** Collected material **
..............................

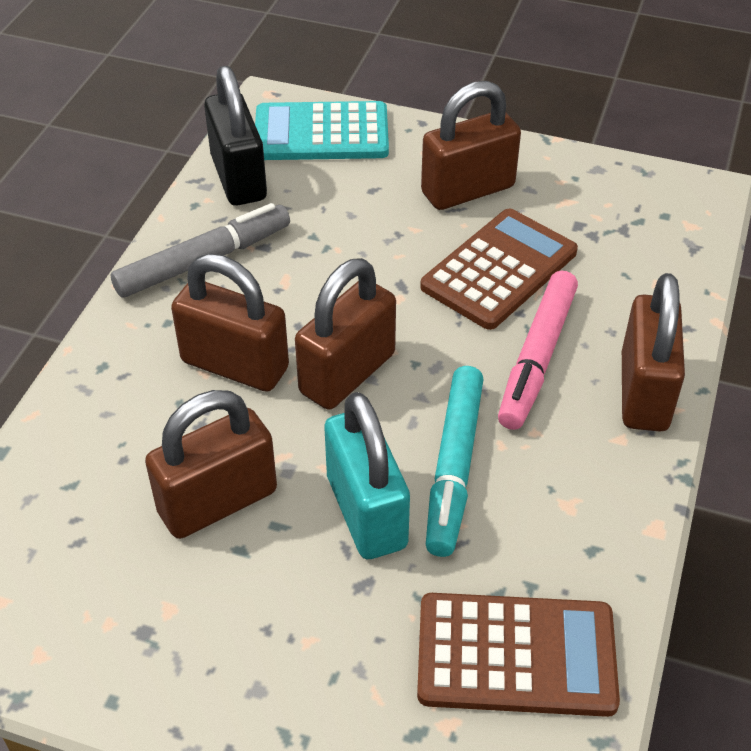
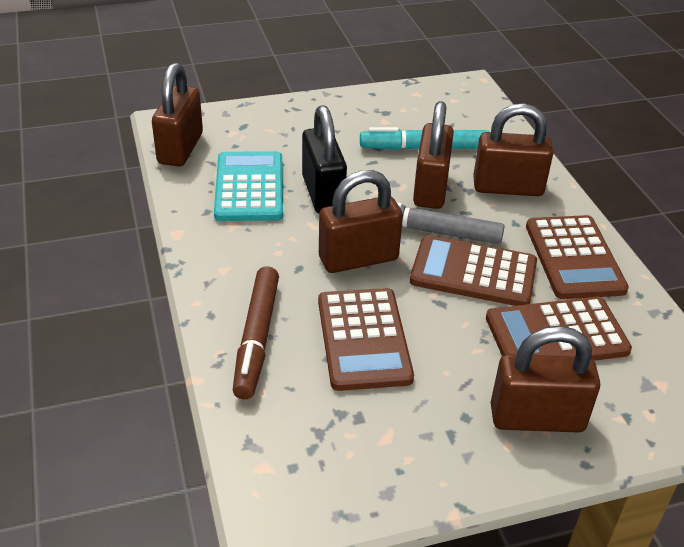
brown calculator: 2 -> 4
brown marker: 0 -> 1
pink marker: 1 -> 0
turquoise padlock: 1 -> 0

..............................

** Problem statement **
The word is "brown". Copy every line above where it appears.

** Task response **
brown calculator: 2 -> 4
brown marker: 0 -> 1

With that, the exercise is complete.